TASK — A word-for-word copy of the data is what's wanted, with no pictures.

::: DATASET EXCERPT :::

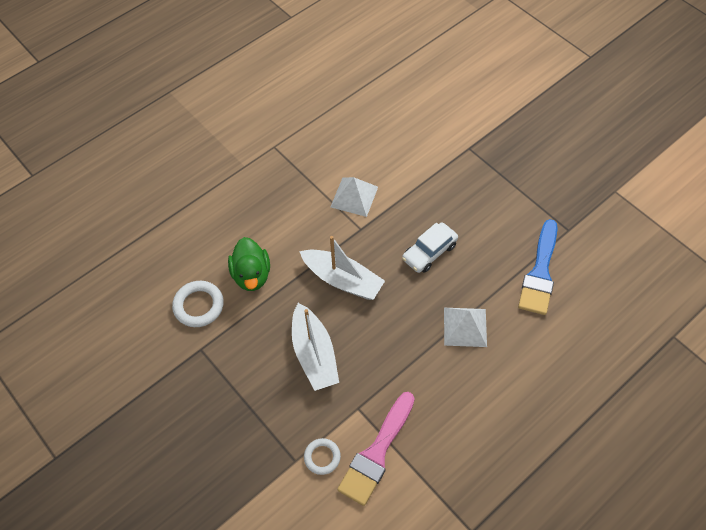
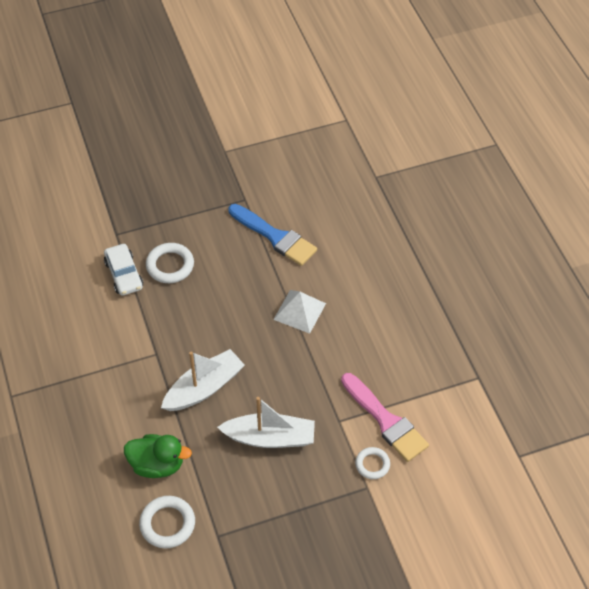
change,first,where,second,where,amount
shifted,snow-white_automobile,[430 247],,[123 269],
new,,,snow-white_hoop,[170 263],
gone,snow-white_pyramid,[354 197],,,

:::

RESULT BELOW —
change,first,where,second,where,amount
shifted,snow-white_automobile,[430 247],,[123 269],
new,,,snow-white_hoop,[170 263],
gone,snow-white_pyramid,[354 197],,,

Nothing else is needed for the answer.